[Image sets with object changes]
■ ■ ■

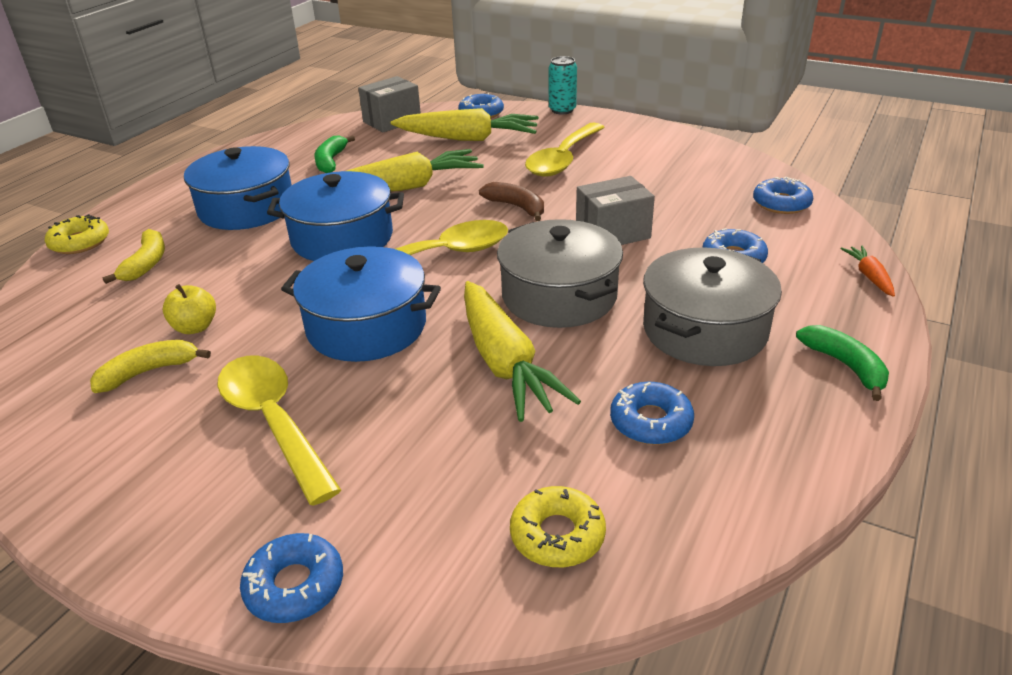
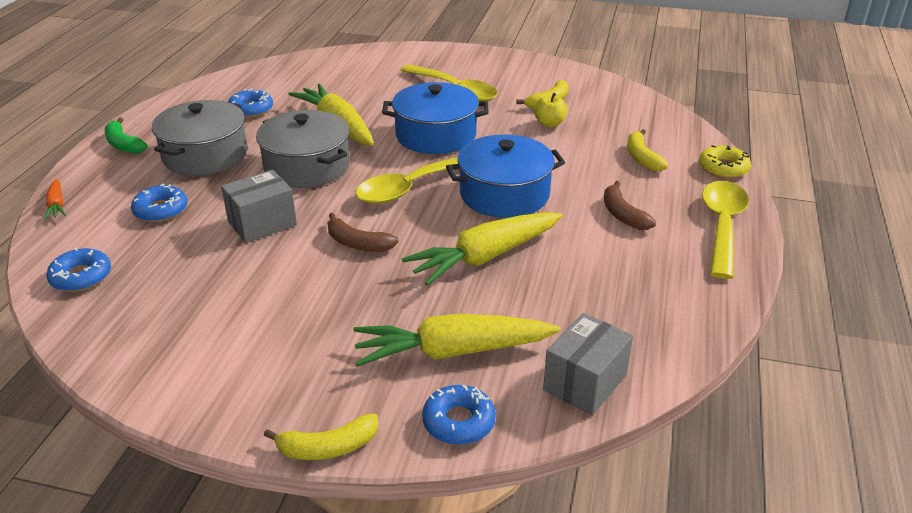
camera: 165 degrees right, 0 degrees up
blue pot [184,146,292,230] -> brown banana [604,181,656,230]
blue donut [240,533,343,623] -> none
green banana [314,135,355,173] -> none
yellow donut [510,486,606,567] -> none
yellow spoon [525,123,605,177] -> yellow spoon moved to [702,181,749,279]
turquoise can [549,56,577,114] -> yellow banana [264,413,378,460]

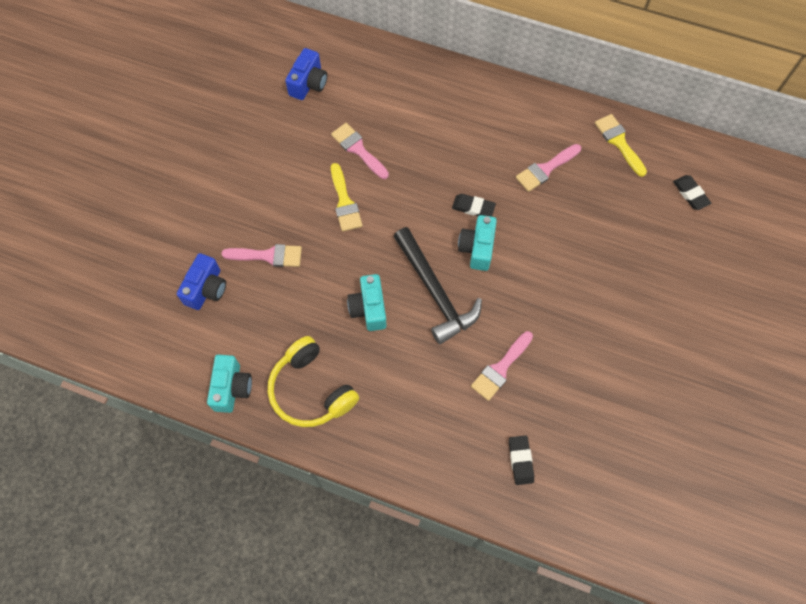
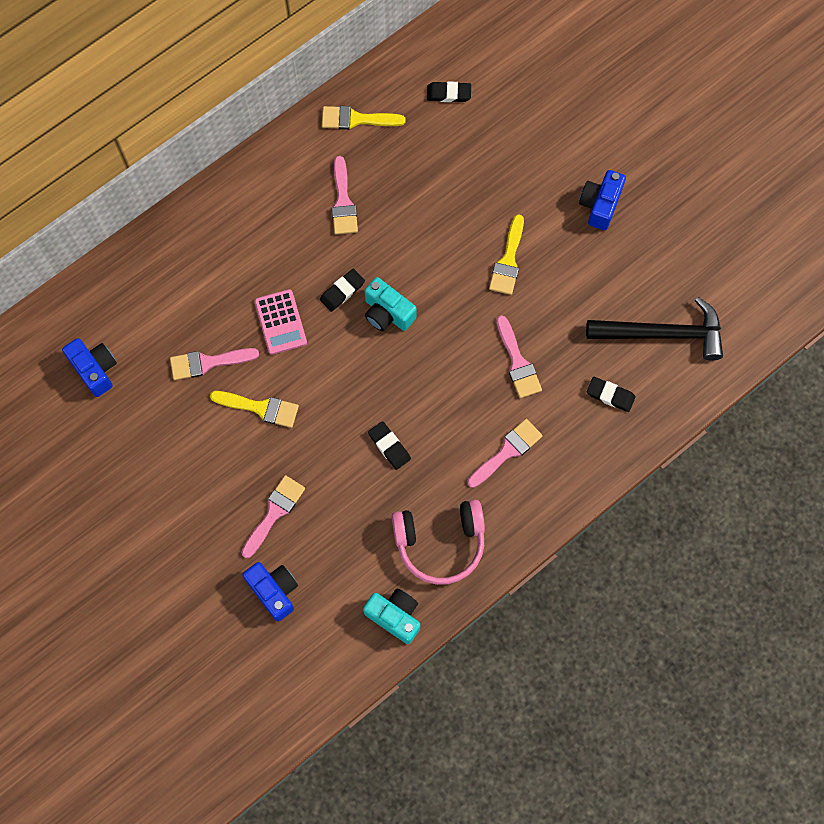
camera: 60 degrees left, 5 degrees up
yellow headphones [268,336,359,427] -> pink headphones [392,499,485,585]
turquoise camera [347,274,387,331] -> black eraser [368,421,411,470]
black hammer [393,227,482,344] -> black hammer moved to [586,297,723,361]
none -> pink calculator [254,289,307,355]
none -> pink brush [467,419,543,488]
none -> yellow brush [489,214,524,295]
none -> blue camera [579,170,626,230]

■ ■ ■

** Exercise instructions **
Give the number of lines in the records that contain the string "brush", and write nothing besides that number.

** Written response **
2